• [Work required]: Please report how many lines in the data underneath hold the word "white", with no other text.
Start of Exercise materials
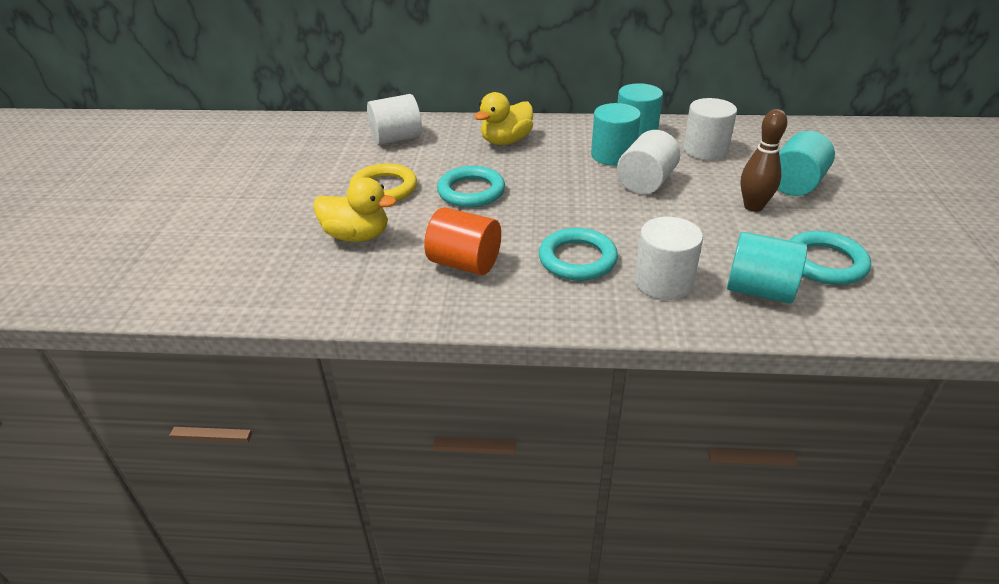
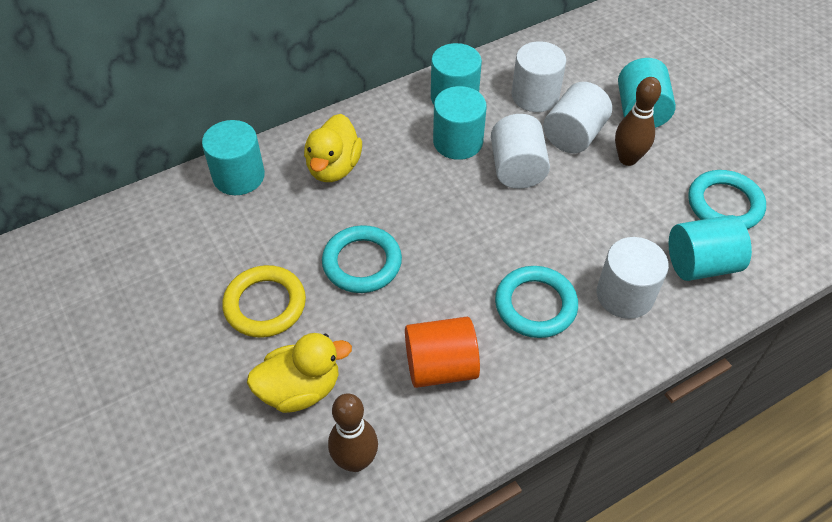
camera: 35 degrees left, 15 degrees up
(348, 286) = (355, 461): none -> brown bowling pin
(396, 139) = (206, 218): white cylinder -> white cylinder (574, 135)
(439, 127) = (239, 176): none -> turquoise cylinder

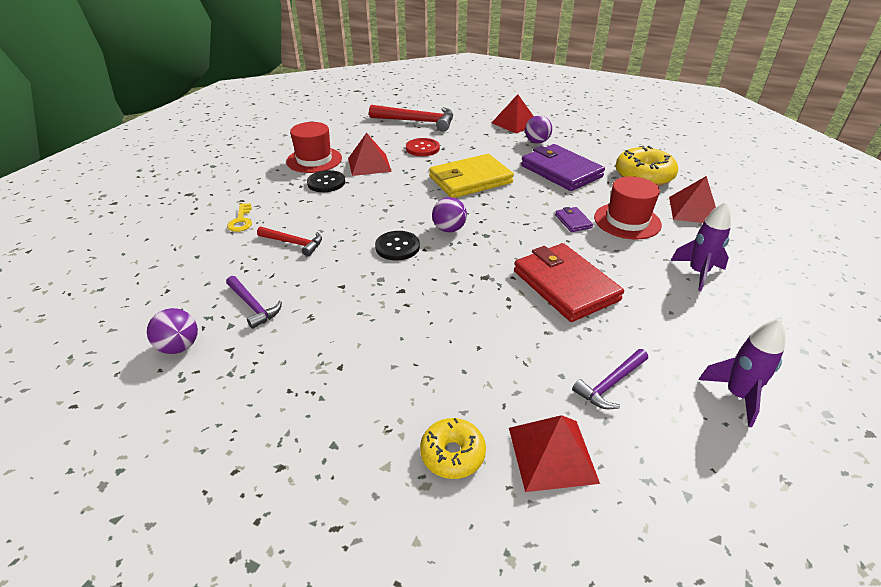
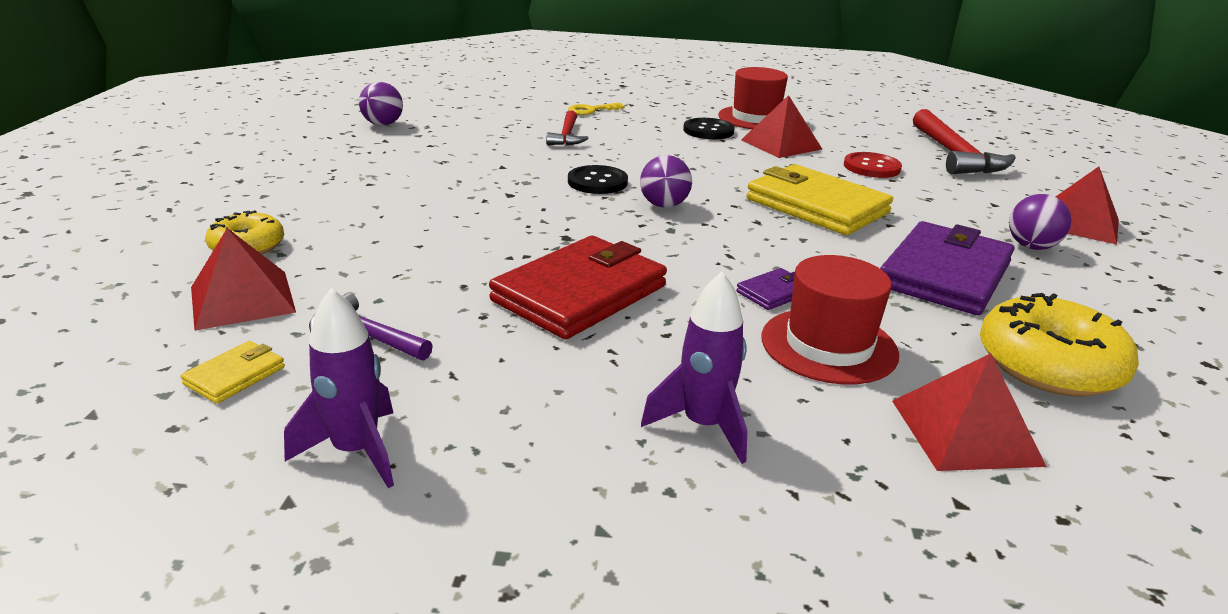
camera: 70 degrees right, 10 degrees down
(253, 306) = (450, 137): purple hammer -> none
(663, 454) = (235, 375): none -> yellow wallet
End of Exercise materials
Start of Exercise materials
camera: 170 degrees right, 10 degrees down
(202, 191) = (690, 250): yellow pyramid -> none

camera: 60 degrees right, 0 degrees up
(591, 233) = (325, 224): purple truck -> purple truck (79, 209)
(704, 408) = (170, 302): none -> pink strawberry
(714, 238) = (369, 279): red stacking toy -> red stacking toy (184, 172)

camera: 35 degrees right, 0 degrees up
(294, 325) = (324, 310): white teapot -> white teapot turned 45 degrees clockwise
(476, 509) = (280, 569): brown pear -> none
End of Exercise materials
• [Task solution]: 2